RECORDS FOR THIS EXERCISE:
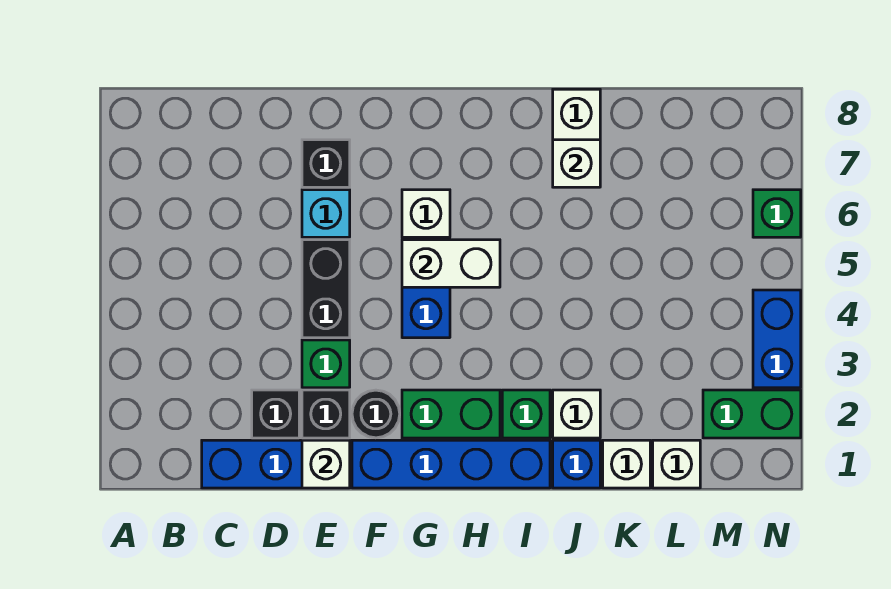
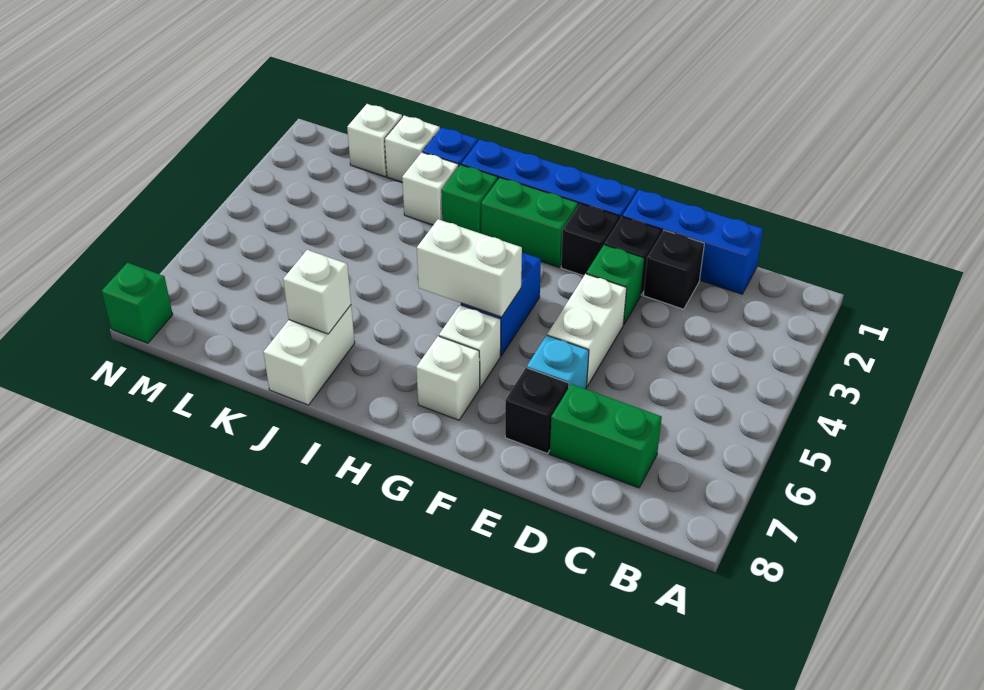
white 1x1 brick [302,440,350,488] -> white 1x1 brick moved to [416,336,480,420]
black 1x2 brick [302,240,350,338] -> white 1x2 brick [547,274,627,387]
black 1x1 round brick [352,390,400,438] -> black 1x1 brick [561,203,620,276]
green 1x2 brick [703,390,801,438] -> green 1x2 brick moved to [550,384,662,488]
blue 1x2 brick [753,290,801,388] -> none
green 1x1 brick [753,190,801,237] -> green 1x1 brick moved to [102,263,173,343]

* * *

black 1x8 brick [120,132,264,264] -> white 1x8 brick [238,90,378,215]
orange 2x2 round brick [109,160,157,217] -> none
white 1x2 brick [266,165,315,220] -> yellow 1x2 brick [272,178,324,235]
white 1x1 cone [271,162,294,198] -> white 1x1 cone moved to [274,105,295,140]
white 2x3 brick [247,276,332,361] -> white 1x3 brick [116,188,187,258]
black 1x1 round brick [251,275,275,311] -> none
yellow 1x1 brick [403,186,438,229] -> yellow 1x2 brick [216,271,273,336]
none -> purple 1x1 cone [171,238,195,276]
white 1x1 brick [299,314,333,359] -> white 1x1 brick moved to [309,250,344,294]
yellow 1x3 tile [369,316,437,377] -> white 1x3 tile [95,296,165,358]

==

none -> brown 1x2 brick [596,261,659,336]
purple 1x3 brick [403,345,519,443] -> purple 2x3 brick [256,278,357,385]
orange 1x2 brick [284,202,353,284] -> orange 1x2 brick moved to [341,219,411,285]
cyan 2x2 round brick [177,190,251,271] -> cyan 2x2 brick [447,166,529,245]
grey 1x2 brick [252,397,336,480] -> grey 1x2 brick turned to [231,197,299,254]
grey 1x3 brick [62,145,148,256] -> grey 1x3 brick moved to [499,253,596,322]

WHAT YOU NEED TO DO: Would you copy, unchanged, the stretch of the records above that begins at the line containing "orange 1x2 brick [284,202,353,284]" and ends at the line containing "grey 1x3 brick [62,145,148,256]", and only that?

RESULT OF THE EXERCISE:
orange 1x2 brick [284,202,353,284] -> orange 1x2 brick moved to [341,219,411,285]
cyan 2x2 round brick [177,190,251,271] -> cyan 2x2 brick [447,166,529,245]
grey 1x2 brick [252,397,336,480] -> grey 1x2 brick turned to [231,197,299,254]
grey 1x3 brick [62,145,148,256] -> grey 1x3 brick moved to [499,253,596,322]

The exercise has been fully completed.